**What the task requires:** Search the listing below for the line containing "red semicircle: moved 36 px left, 57 px up". From there through the line containing "cyan semicircle: rotated 72 degrees clockwise", transcribe every line exactly, both ends included.

**Data for review:**
- - -
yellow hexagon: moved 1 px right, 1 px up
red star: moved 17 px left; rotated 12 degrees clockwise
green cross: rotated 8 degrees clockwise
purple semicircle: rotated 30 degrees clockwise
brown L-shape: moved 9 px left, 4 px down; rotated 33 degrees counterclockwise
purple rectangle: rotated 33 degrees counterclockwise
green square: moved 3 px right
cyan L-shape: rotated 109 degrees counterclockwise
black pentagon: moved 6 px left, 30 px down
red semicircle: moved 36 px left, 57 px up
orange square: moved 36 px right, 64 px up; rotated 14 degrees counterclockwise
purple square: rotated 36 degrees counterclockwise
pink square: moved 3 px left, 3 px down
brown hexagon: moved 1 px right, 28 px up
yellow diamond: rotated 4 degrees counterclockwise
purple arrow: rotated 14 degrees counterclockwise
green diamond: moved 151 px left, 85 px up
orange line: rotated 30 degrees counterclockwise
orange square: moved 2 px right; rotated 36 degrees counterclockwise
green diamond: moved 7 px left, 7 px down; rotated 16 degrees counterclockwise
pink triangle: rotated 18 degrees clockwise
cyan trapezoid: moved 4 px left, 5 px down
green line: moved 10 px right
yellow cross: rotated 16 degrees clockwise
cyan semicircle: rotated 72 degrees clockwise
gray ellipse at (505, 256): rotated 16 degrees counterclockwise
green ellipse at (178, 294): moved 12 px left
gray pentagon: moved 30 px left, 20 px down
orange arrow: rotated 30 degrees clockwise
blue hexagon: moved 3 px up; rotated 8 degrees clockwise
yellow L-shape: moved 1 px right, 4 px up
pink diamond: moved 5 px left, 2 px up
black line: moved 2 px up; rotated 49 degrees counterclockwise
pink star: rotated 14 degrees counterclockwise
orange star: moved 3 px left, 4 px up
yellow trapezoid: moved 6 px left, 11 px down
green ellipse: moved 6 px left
- - -
**Solution:**
red semicircle: moved 36 px left, 57 px up
orange square: moved 36 px right, 64 px up; rotated 14 degrees counterclockwise
purple square: rotated 36 degrees counterclockwise
pink square: moved 3 px left, 3 px down
brown hexagon: moved 1 px right, 28 px up
yellow diamond: rotated 4 degrees counterclockwise
purple arrow: rotated 14 degrees counterclockwise
green diamond: moved 151 px left, 85 px up
orange line: rotated 30 degrees counterclockwise
orange square: moved 2 px right; rotated 36 degrees counterclockwise
green diamond: moved 7 px left, 7 px down; rotated 16 degrees counterclockwise
pink triangle: rotated 18 degrees clockwise
cyan trapezoid: moved 4 px left, 5 px down
green line: moved 10 px right
yellow cross: rotated 16 degrees clockwise
cyan semicircle: rotated 72 degrees clockwise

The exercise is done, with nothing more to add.